■ **ASSIGNMENT**: What lines in the entries below contain the word "AGND"? Copy all of them.

== GIVEN ENTRIES ==

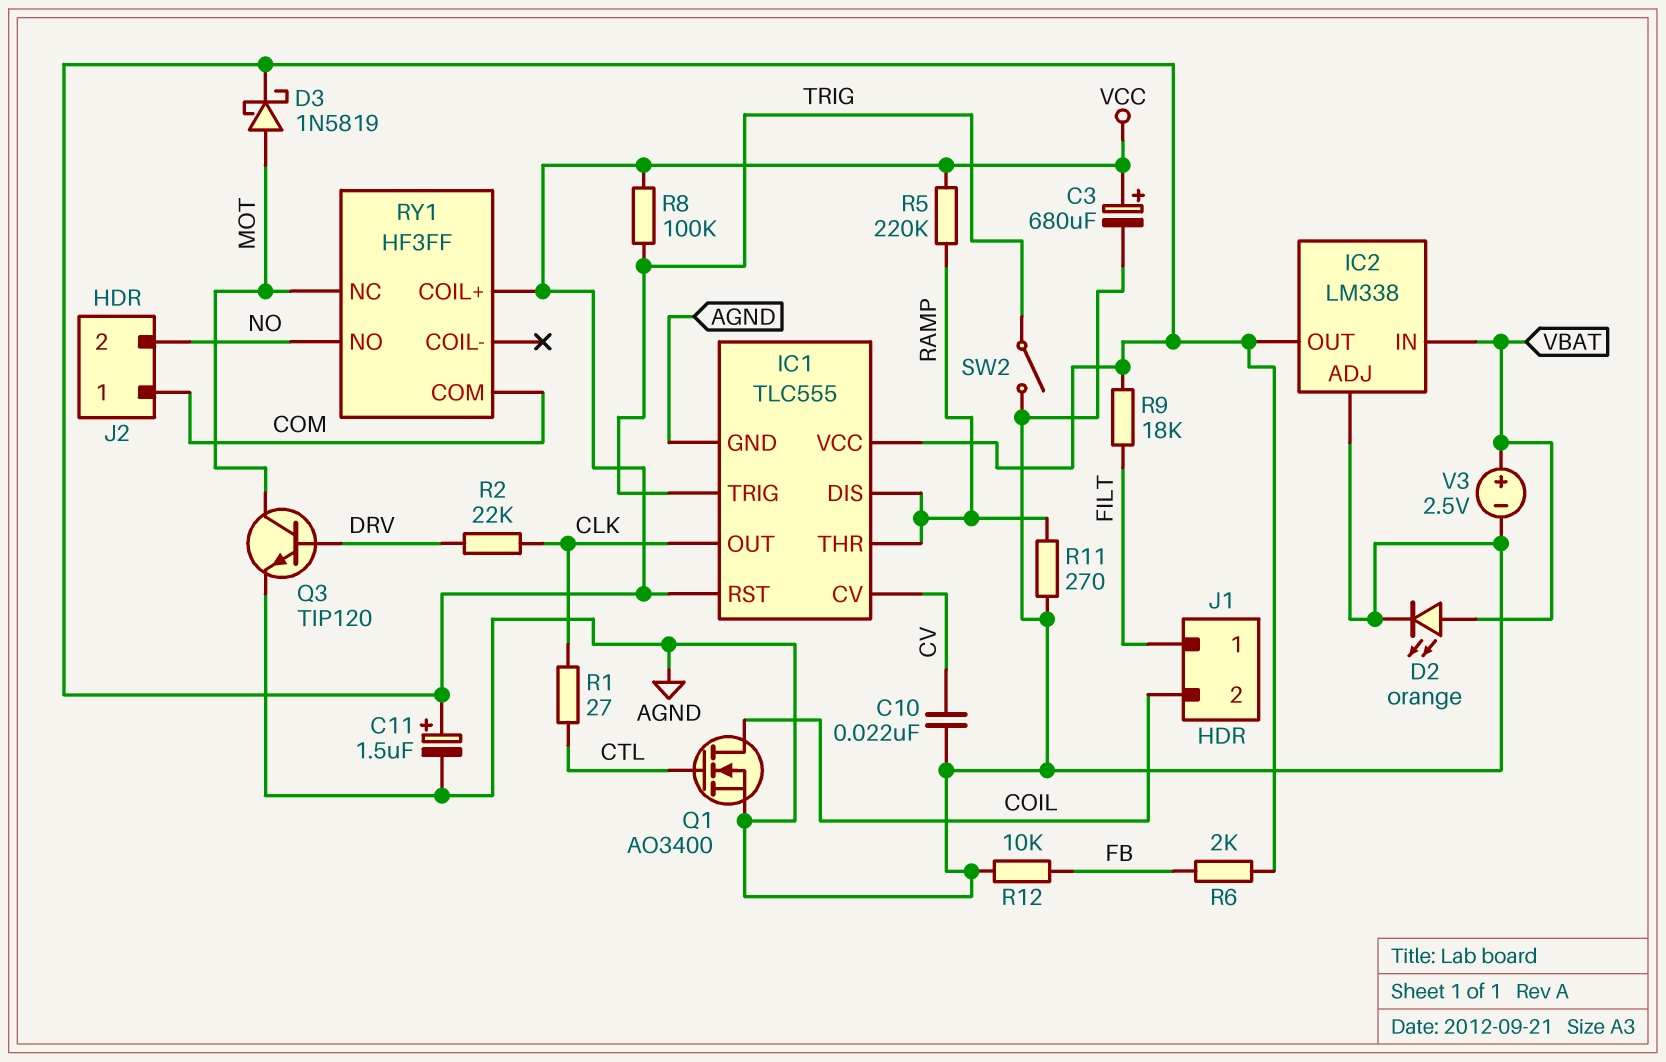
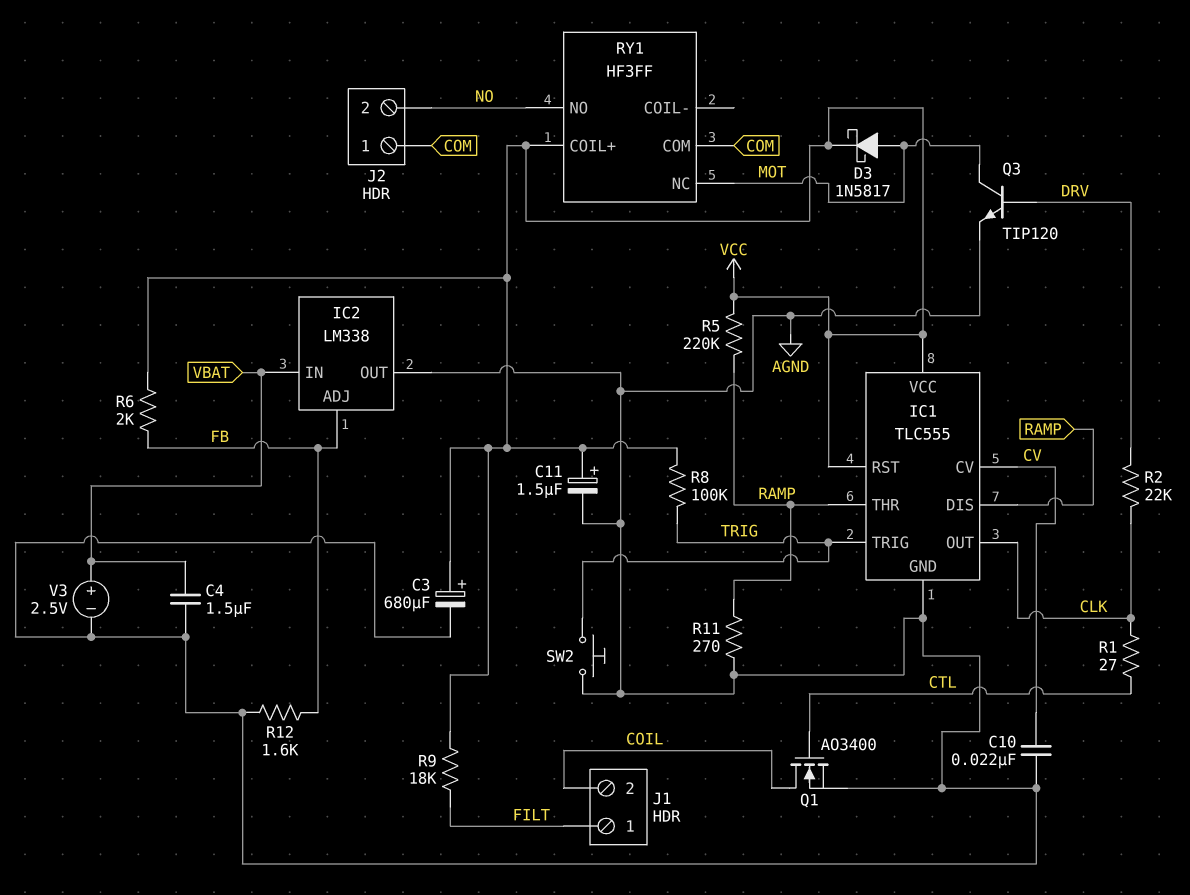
C4: none -> 1.5uF (AGND, VBAT)
D2: LED orange (A VBAT, K AGND) -> none
D3: schottky 1N5819 (A MOT, K VCC) -> schottky 1N5817 (A MOT, K VCC)
IC2 pin ADJ: AGND -> FB
IC2 pin OUT: VCC -> AGND
R12: 10k (AGND, FB) -> 1.6k (AGND, FB)
SW2: switch (AGND, TRIG) -> button (AGND, TRIG)

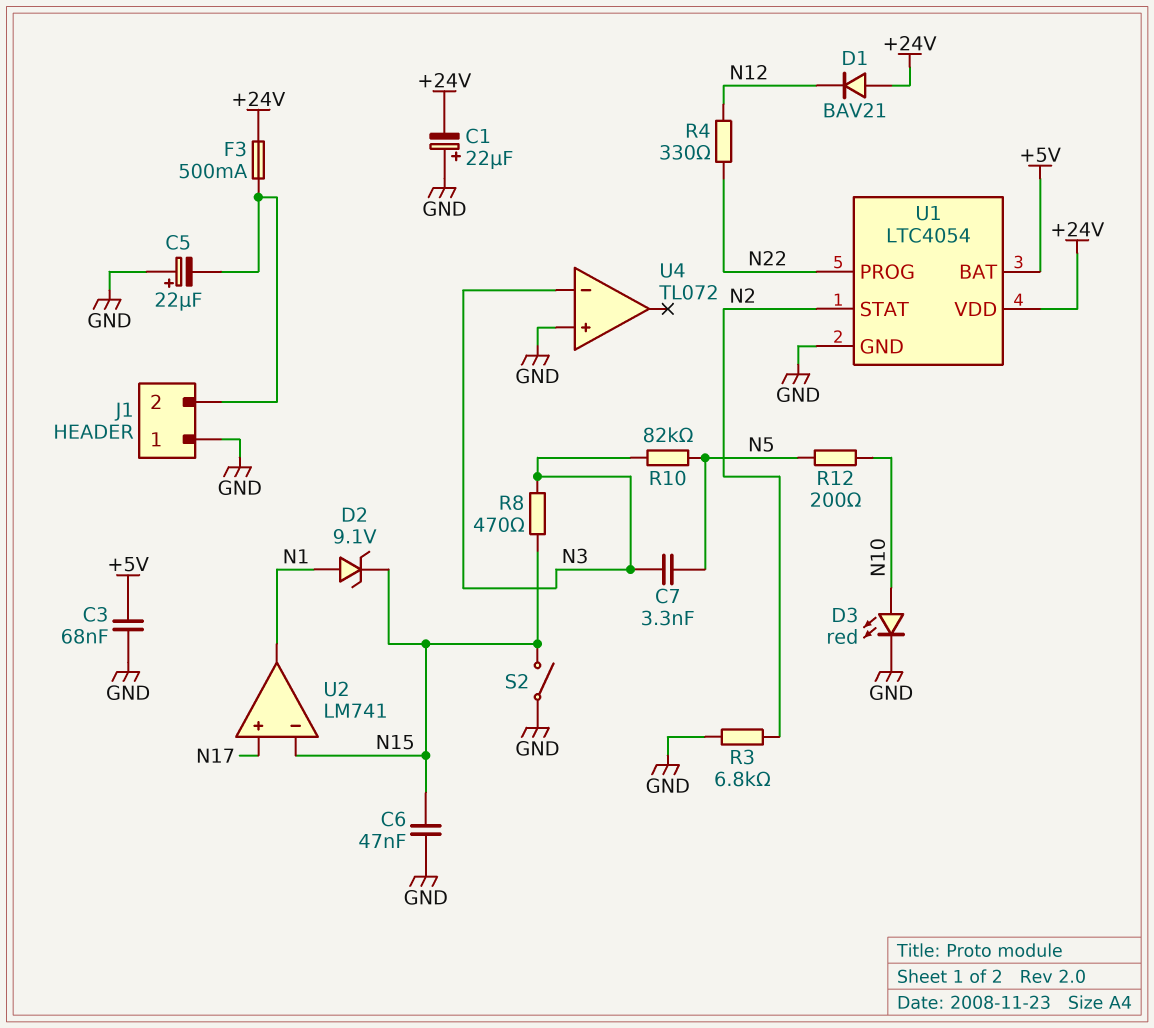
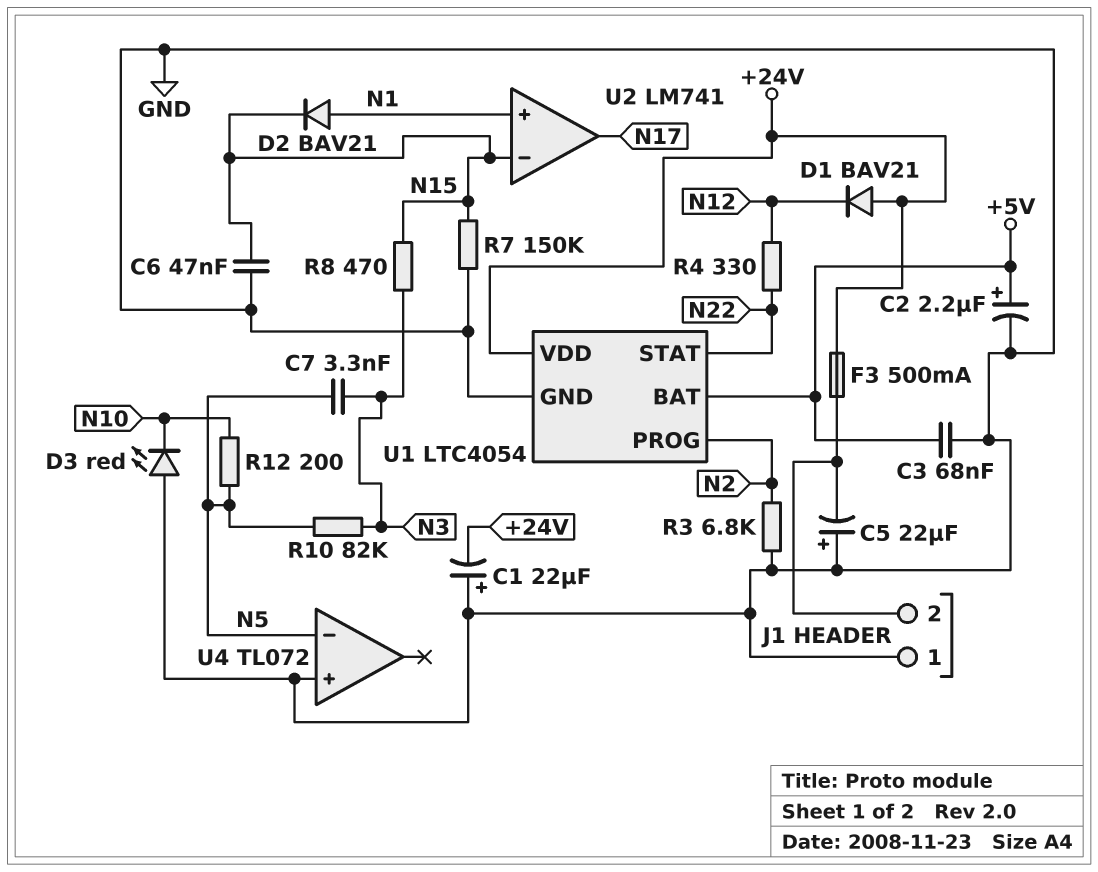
C2: none -> 2.2uF (plus +5V, minus GND)
D2: zener 9.1V (A N1, K N15) -> diode BAV21 (A N1, K N15)
D3: LED red (A N10, K GND) -> LED red (A GND, K N10)
R7: none -> 150k (GND, N15)
S2: switch (GND, N15) -> none
U1 pin PROG: N22 -> N2
U1 pin STAT: N2 -> N22
U2 pin in+: N17 -> N1
U2 pin out: N1 -> N17
U4 pin in-: N3 -> N5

===

■ **TASK ANSWER**:
C4: none -> 1.5uF (AGND, VBAT)
D2: LED orange (A VBAT, K AGND) -> none
IC2 pin ADJ: AGND -> FB
IC2 pin OUT: VCC -> AGND
R12: 10k (AGND, FB) -> 1.6k (AGND, FB)
SW2: switch (AGND, TRIG) -> button (AGND, TRIG)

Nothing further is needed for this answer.